**WHAT IS BEING ASKED:**
Starting at the top of the entries below, set down each line exactly as written, and stop after the line containing "OLED3 pin GND: GND -> none".

%%

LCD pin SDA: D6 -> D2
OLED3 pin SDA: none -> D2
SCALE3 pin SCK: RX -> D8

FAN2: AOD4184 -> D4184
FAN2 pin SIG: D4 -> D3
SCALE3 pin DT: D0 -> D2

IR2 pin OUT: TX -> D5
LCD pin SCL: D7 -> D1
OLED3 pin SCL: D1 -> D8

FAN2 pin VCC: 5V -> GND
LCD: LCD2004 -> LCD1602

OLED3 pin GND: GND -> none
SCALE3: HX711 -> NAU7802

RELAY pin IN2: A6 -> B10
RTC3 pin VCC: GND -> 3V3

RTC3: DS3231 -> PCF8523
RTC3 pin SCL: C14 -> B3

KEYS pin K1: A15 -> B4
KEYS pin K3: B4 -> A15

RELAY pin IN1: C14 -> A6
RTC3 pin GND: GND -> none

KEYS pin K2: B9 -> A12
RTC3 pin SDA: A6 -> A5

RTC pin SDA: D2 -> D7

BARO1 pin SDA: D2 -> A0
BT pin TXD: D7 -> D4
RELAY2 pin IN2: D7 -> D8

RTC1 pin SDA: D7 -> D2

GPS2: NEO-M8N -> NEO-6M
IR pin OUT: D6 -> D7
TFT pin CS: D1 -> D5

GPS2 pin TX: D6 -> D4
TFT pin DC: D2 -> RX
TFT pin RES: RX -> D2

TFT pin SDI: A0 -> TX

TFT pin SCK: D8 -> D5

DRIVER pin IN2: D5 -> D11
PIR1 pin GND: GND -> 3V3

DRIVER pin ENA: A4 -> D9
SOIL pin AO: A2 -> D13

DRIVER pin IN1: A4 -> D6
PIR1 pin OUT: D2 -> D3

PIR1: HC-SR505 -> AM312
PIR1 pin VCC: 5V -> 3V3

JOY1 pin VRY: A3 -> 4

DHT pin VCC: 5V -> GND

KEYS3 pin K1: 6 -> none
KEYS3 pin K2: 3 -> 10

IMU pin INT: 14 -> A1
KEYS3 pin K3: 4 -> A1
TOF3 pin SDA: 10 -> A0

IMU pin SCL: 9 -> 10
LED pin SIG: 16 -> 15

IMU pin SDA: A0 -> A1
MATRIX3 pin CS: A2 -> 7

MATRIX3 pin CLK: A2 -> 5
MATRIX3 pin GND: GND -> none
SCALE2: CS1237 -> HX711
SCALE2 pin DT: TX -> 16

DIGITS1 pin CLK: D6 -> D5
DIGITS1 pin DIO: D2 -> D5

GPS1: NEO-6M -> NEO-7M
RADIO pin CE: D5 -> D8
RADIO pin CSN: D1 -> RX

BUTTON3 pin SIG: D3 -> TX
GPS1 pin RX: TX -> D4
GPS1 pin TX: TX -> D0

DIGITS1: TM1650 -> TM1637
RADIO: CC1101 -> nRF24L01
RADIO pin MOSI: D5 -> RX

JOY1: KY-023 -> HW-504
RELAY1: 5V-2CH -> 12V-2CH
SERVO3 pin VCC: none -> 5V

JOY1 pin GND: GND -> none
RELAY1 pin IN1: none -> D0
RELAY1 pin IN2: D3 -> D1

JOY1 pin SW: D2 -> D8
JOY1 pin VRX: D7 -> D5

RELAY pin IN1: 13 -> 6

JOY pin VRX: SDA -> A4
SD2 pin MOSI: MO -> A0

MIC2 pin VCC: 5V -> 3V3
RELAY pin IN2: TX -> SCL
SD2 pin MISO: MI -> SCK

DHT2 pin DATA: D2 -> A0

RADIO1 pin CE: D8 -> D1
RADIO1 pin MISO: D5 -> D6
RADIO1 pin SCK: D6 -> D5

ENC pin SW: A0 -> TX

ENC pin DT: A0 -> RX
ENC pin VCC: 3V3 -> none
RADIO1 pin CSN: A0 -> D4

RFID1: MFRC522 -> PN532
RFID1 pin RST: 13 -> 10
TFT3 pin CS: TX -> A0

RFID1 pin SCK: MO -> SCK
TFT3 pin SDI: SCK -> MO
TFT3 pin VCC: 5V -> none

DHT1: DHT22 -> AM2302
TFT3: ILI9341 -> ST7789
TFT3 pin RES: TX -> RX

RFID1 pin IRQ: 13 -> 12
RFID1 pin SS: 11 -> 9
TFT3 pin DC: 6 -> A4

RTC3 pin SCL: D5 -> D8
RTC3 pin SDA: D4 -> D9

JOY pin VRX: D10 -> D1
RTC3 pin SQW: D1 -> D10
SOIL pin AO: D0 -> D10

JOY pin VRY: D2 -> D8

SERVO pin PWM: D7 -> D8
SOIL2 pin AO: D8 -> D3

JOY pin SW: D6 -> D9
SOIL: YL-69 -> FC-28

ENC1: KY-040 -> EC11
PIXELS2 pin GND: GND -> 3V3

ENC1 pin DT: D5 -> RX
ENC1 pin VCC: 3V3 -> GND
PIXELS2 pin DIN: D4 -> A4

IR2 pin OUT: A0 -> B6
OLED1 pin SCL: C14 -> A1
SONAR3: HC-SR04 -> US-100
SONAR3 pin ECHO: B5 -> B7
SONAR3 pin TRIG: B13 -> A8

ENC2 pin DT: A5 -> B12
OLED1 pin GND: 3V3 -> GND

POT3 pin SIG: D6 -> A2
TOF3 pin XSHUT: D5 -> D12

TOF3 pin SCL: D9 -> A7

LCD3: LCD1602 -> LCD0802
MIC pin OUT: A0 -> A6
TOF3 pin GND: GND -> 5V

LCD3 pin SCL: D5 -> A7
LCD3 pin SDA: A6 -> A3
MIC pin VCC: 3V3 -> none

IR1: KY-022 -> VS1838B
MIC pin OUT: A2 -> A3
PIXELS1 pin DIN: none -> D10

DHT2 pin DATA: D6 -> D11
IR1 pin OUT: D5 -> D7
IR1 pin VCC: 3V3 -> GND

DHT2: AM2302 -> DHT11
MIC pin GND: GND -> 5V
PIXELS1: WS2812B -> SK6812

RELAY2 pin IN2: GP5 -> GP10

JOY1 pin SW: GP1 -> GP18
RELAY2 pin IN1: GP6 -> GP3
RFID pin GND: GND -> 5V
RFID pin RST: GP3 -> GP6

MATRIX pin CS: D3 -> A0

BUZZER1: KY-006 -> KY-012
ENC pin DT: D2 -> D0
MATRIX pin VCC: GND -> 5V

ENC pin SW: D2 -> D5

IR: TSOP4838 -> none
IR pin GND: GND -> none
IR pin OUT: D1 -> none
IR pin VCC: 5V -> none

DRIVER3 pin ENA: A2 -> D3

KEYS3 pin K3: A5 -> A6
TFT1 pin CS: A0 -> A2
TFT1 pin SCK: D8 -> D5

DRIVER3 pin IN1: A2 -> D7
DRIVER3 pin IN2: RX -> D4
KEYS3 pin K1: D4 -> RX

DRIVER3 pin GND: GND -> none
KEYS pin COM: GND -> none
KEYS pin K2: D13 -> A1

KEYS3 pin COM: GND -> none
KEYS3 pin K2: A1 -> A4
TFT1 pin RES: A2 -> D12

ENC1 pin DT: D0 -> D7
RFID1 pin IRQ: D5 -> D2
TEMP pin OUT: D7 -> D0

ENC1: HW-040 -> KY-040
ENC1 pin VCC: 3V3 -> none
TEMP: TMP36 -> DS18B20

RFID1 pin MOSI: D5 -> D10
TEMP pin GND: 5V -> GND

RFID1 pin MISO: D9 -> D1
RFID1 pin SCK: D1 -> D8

%%

**RESULT OF THIS EXERCISE:**
LCD pin SDA: D6 -> D2
OLED3 pin SDA: none -> D2
SCALE3 pin SCK: RX -> D8

FAN2: AOD4184 -> D4184
FAN2 pin SIG: D4 -> D3
SCALE3 pin DT: D0 -> D2

IR2 pin OUT: TX -> D5
LCD pin SCL: D7 -> D1
OLED3 pin SCL: D1 -> D8

FAN2 pin VCC: 5V -> GND
LCD: LCD2004 -> LCD1602

OLED3 pin GND: GND -> none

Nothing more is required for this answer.